Exercise details
Where does the word "none" appear in the entries below? Copy each line that holds it.

Object state comparisons
########

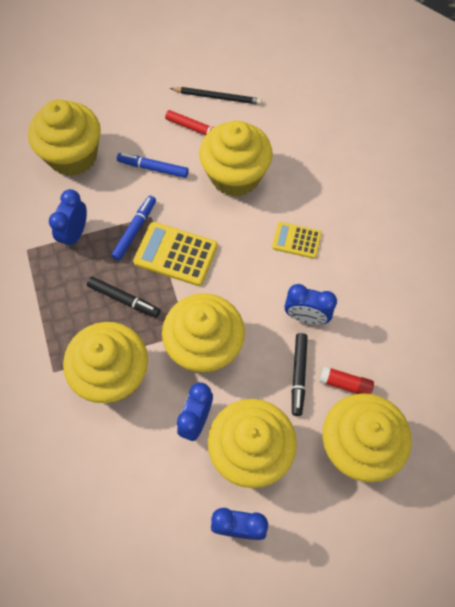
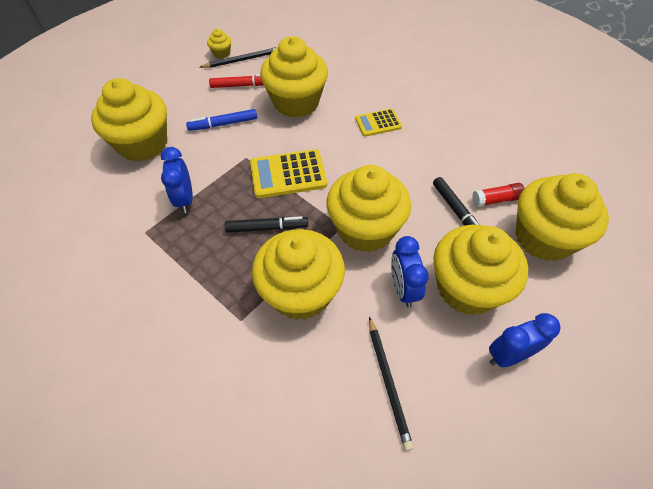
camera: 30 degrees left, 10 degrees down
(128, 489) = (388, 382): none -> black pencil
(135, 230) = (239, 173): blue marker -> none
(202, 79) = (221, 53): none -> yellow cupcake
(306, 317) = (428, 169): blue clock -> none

########

Expected output
(128, 489) = (388, 382): none -> black pencil
(135, 230) = (239, 173): blue marker -> none
(202, 79) = (221, 53): none -> yellow cupcake
(306, 317) = (428, 169): blue clock -> none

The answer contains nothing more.